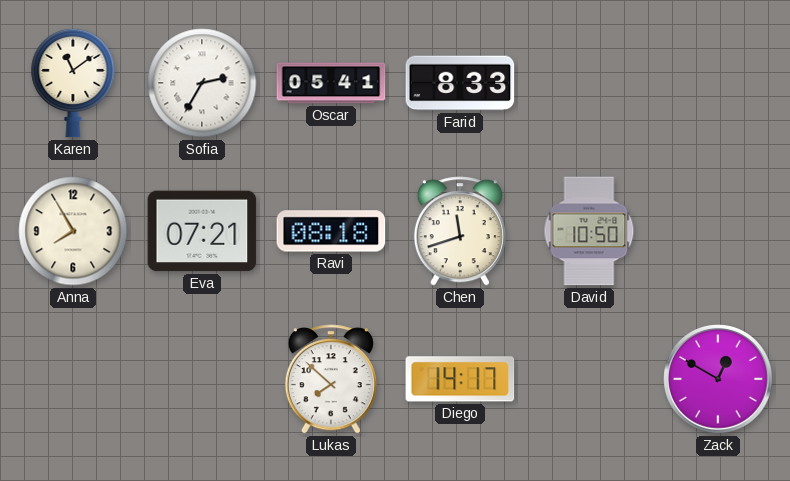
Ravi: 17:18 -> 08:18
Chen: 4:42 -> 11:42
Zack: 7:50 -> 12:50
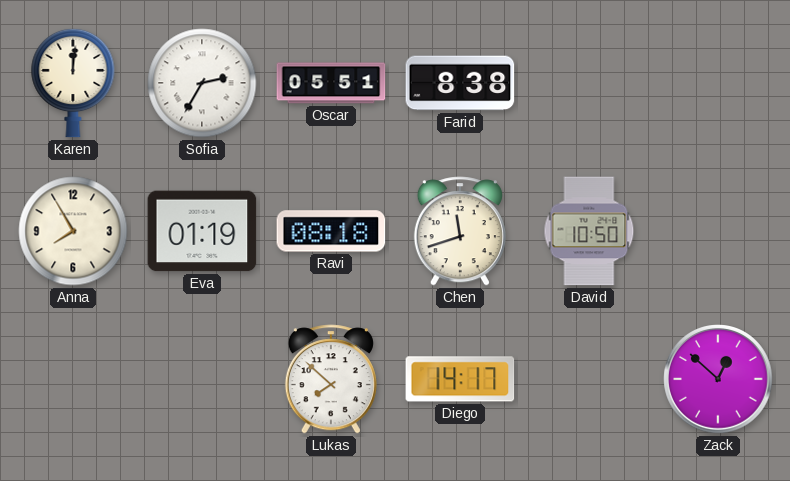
Karen: 11:09 -> 12:01
Oscar: 05:41 -> 05:51
Farid: 8:33 -> 8:38
Eva: 07:21 -> 01:19
Zack: 12:50 -> 12:52
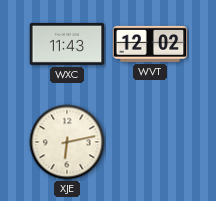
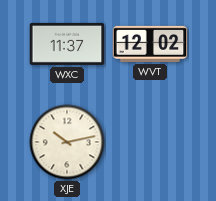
WXC: 11:43 -> 11:37
XJE: 6:13 -> 10:13
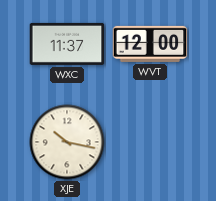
WVT: 12:02 -> 12:00
XJE: 10:13 -> 10:17
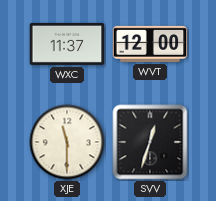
XJE: 10:17 -> 11:30
SVV: none -> 12:33
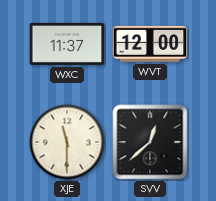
SVV: 12:33 -> 12:38
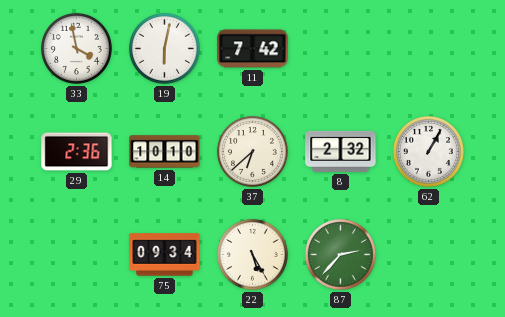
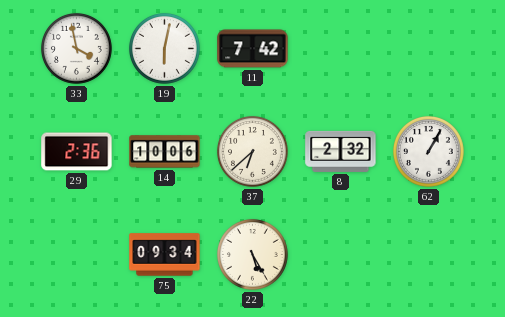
14: 10:10 -> 10:06
87: 2:37 -> none
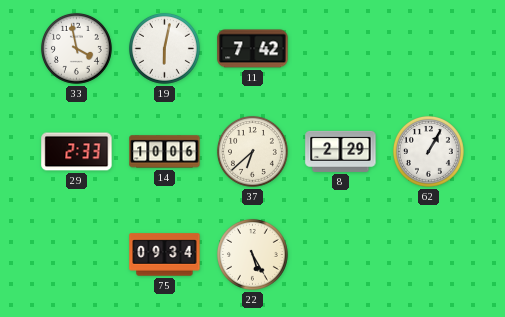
29: 2:36 -> 2:33
8: 2:32 -> 2:29
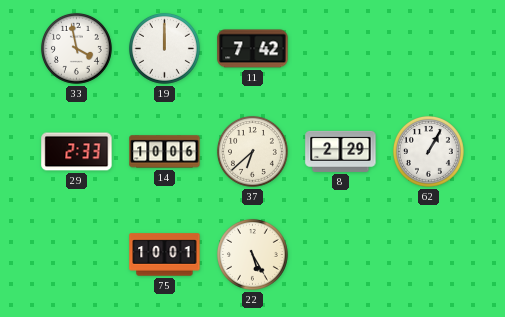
19: 6:02 -> 12:00
75: 09:34 -> 10:01
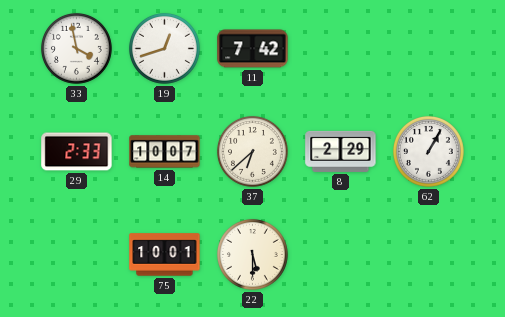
19: 12:00 -> 12:42
14: 10:06 -> 10:07
22: 5:25 -> 5:30
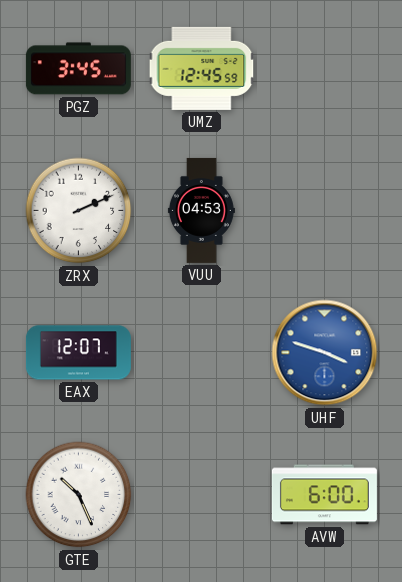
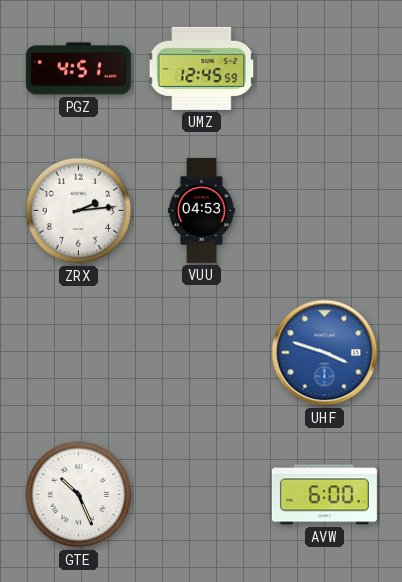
PGZ: 3:45 -> 4:51
ZRX: 2:11 -> 2:14
EAX: 12:07 -> none
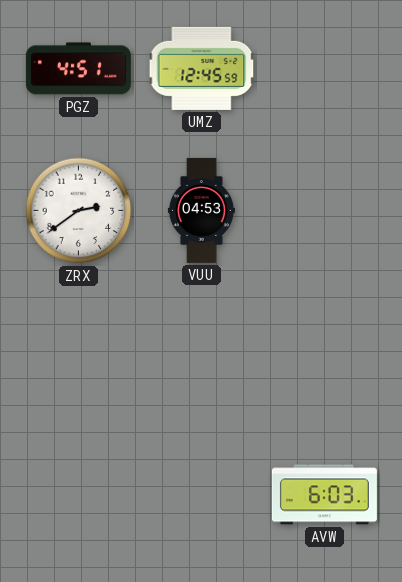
ZRX: 2:14 -> 2:39
UHF: 3:48 -> none
GTE: 10:26 -> none
AVW: 6:00 -> 6:03
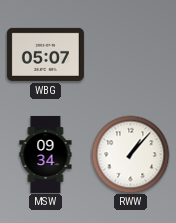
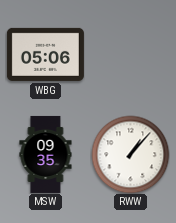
WBG: 05:07 -> 05:06
MSW: 09:34 -> 09:35
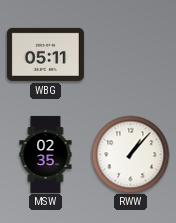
WBG: 05:06 -> 05:11
MSW: 09:35 -> 02:35
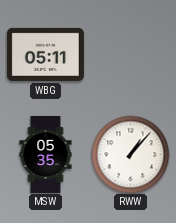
MSW: 02:35 -> 05:35
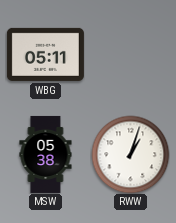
MSW: 05:35 -> 05:38
RWW: 1:07 -> 1:03
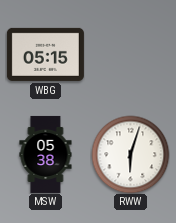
WBG: 05:11 -> 05:15
RWW: 1:03 -> 6:03
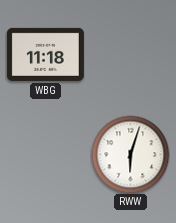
WBG: 05:15 -> 11:18
MSW: 05:38 -> none
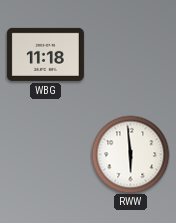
RWW: 6:03 -> 5:59
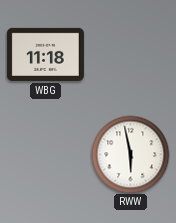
RWW: 5:59 -> 5:58
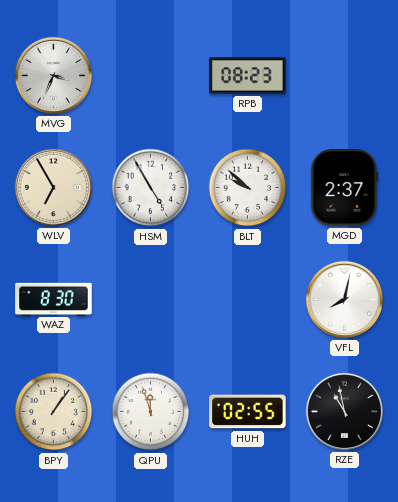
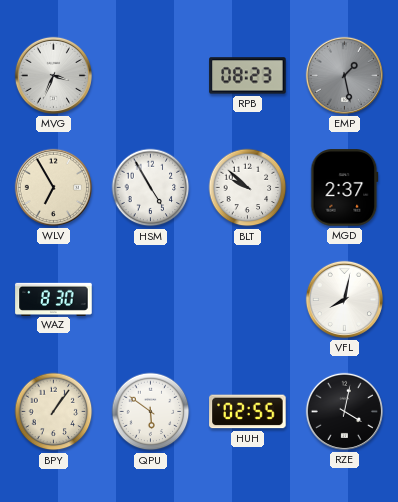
EMP: none -> 1:28
QPU: 11:57 -> 5:51
RZE: 10:58 -> 4:02
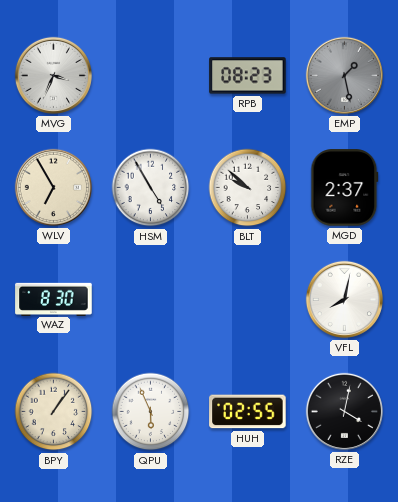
QPU: 5:51 -> 5:56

....................

• **WHAT YOU SHOULD DO**:
Transcribe every line of the listing above without changes, leaving out the picture lines.

• **TASK SOLUTION**:
Ravi: 17:18 -> 08:18
Chen: 4:42 -> 11:42
Zack: 7:50 -> 12:50
Karen: 11:09 -> 12:01
Oscar: 05:41 -> 05:51
Farid: 8:33 -> 8:38
Eva: 07:21 -> 01:19
Zack: 12:50 -> 12:52
WXC: 11:43 -> 11:37
XJE: 6:13 -> 10:13
WVT: 12:02 -> 12:00
XJE: 10:13 -> 10:17
XJE: 10:17 -> 11:30
SVV: none -> 12:33
SVV: 12:33 -> 12:38
14: 10:10 -> 10:06
87: 2:37 -> none
29: 2:36 -> 2:33
8: 2:32 -> 2:29
19: 6:02 -> 12:00
75: 09:34 -> 10:01
19: 12:00 -> 12:42
14: 10:06 -> 10:07
22: 5:25 -> 5:30
PGZ: 3:45 -> 4:51
ZRX: 2:11 -> 2:14
EAX: 12:07 -> none
ZRX: 2:14 -> 2:39
UHF: 3:48 -> none
GTE: 10:26 -> none
AVW: 6:00 -> 6:03
WBG: 05:07 -> 05:06
MSW: 09:34 -> 09:35
WBG: 05:06 -> 05:11
MSW: 09:35 -> 02:35
MSW: 02:35 -> 05:35
MSW: 05:35 -> 05:38
RWW: 1:07 -> 1:03
WBG: 05:11 -> 05:15
RWW: 1:03 -> 6:03
WBG: 05:15 -> 11:18
MSW: 05:38 -> none
RWW: 6:03 -> 5:59
RWW: 5:59 -> 5:58
EMP: none -> 1:28
QPU: 11:57 -> 5:51
RZE: 10:58 -> 4:02
QPU: 5:51 -> 5:56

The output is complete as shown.